Stored entries:
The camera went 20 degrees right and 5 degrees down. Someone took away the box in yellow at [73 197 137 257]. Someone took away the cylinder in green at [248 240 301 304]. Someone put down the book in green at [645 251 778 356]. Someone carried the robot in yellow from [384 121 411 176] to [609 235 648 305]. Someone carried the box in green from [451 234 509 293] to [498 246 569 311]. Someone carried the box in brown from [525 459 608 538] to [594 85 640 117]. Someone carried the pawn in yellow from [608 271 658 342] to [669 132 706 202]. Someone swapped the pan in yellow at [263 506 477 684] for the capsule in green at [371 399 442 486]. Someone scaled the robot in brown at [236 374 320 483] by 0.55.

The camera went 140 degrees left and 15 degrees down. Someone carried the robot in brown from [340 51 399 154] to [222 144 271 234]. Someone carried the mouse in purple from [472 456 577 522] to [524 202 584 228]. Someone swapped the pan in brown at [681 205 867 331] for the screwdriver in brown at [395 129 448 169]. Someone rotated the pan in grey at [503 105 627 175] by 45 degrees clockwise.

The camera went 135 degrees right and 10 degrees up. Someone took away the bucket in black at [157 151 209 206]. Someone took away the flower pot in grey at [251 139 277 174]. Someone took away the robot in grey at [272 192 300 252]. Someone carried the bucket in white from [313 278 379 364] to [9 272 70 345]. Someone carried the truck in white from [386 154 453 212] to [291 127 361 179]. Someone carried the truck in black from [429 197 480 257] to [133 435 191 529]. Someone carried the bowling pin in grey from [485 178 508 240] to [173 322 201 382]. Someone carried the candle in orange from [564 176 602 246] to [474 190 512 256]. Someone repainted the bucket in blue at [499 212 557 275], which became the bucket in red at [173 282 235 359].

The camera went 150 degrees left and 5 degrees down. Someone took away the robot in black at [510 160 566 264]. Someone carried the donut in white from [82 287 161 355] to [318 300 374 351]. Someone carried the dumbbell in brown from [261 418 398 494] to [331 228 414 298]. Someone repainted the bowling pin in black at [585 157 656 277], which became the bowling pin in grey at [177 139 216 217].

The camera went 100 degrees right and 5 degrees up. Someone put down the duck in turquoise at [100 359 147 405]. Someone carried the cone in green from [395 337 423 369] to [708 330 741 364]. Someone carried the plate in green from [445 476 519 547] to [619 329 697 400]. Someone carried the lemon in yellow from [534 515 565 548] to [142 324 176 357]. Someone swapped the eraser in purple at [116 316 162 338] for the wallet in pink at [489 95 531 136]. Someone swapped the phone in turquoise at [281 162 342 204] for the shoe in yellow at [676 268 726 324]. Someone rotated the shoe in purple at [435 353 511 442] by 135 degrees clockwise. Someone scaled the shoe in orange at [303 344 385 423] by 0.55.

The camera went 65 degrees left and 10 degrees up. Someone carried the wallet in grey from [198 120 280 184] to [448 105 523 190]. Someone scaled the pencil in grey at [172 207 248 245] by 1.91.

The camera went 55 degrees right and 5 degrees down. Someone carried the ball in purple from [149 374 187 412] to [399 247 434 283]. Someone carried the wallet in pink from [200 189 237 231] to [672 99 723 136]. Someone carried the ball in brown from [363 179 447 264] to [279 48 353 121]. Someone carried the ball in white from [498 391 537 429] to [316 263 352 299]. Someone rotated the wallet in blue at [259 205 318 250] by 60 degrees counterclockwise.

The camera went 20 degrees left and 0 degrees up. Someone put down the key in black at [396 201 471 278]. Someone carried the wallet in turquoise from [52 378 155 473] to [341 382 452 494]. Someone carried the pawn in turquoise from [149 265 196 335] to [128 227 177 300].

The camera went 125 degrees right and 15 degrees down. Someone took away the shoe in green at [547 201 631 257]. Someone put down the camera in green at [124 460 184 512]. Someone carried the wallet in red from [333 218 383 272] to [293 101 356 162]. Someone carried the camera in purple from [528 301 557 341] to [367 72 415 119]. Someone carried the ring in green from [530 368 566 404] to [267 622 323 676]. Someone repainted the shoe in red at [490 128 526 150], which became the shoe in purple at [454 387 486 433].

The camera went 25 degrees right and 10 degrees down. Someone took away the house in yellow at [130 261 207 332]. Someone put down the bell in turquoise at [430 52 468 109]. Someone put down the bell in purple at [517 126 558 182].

• [Problem statement] Please repeat the data in full so that nothing differs from the original.

• [Output of the exercise]
The camera went 20 degrees right and 5 degrees down. Someone took away the box in yellow at [73 197 137 257]. Someone took away the cylinder in green at [248 240 301 304]. Someone put down the book in green at [645 251 778 356]. Someone carried the robot in yellow from [384 121 411 176] to [609 235 648 305]. Someone carried the box in green from [451 234 509 293] to [498 246 569 311]. Someone carried the box in brown from [525 459 608 538] to [594 85 640 117]. Someone carried the pawn in yellow from [608 271 658 342] to [669 132 706 202]. Someone swapped the pan in yellow at [263 506 477 684] for the capsule in green at [371 399 442 486]. Someone scaled the robot in brown at [236 374 320 483] by 0.55.

The camera went 140 degrees left and 15 degrees down. Someone carried the robot in brown from [340 51 399 154] to [222 144 271 234]. Someone carried the mouse in purple from [472 456 577 522] to [524 202 584 228]. Someone swapped the pan in brown at [681 205 867 331] for the screwdriver in brown at [395 129 448 169]. Someone rotated the pan in grey at [503 105 627 175] by 45 degrees clockwise.

The camera went 135 degrees right and 10 degrees up. Someone took away the bucket in black at [157 151 209 206]. Someone took away the flower pot in grey at [251 139 277 174]. Someone took away the robot in grey at [272 192 300 252]. Someone carried the bucket in white from [313 278 379 364] to [9 272 70 345]. Someone carried the truck in white from [386 154 453 212] to [291 127 361 179]. Someone carried the truck in black from [429 197 480 257] to [133 435 191 529]. Someone carried the bowling pin in grey from [485 178 508 240] to [173 322 201 382]. Someone carried the candle in orange from [564 176 602 246] to [474 190 512 256]. Someone repainted the bucket in blue at [499 212 557 275], which became the bucket in red at [173 282 235 359].

The camera went 150 degrees left and 5 degrees down. Someone took away the robot in black at [510 160 566 264]. Someone carried the donut in white from [82 287 161 355] to [318 300 374 351]. Someone carried the dumbbell in brown from [261 418 398 494] to [331 228 414 298]. Someone repainted the bowling pin in black at [585 157 656 277], which became the bowling pin in grey at [177 139 216 217].

The camera went 100 degrees right and 5 degrees up. Someone put down the duck in turquoise at [100 359 147 405]. Someone carried the cone in green from [395 337 423 369] to [708 330 741 364]. Someone carried the plate in green from [445 476 519 547] to [619 329 697 400]. Someone carried the lemon in yellow from [534 515 565 548] to [142 324 176 357]. Someone swapped the eraser in purple at [116 316 162 338] for the wallet in pink at [489 95 531 136]. Someone swapped the phone in turquoise at [281 162 342 204] for the shoe in yellow at [676 268 726 324]. Someone rotated the shoe in purple at [435 353 511 442] by 135 degrees clockwise. Someone scaled the shoe in orange at [303 344 385 423] by 0.55.

The camera went 65 degrees left and 10 degrees up. Someone carried the wallet in grey from [198 120 280 184] to [448 105 523 190]. Someone scaled the pencil in grey at [172 207 248 245] by 1.91.

The camera went 55 degrees right and 5 degrees down. Someone carried the ball in purple from [149 374 187 412] to [399 247 434 283]. Someone carried the wallet in pink from [200 189 237 231] to [672 99 723 136]. Someone carried the ball in brown from [363 179 447 264] to [279 48 353 121]. Someone carried the ball in white from [498 391 537 429] to [316 263 352 299]. Someone rotated the wallet in blue at [259 205 318 250] by 60 degrees counterclockwise.

The camera went 20 degrees left and 0 degrees up. Someone put down the key in black at [396 201 471 278]. Someone carried the wallet in turquoise from [52 378 155 473] to [341 382 452 494]. Someone carried the pawn in turquoise from [149 265 196 335] to [128 227 177 300].

The camera went 125 degrees right and 15 degrees down. Someone took away the shoe in green at [547 201 631 257]. Someone put down the camera in green at [124 460 184 512]. Someone carried the wallet in red from [333 218 383 272] to [293 101 356 162]. Someone carried the camera in purple from [528 301 557 341] to [367 72 415 119]. Someone carried the ring in green from [530 368 566 404] to [267 622 323 676]. Someone repainted the shoe in red at [490 128 526 150], which became the shoe in purple at [454 387 486 433].

The camera went 25 degrees right and 10 degrees down. Someone took away the house in yellow at [130 261 207 332]. Someone put down the bell in turquoise at [430 52 468 109]. Someone put down the bell in purple at [517 126 558 182].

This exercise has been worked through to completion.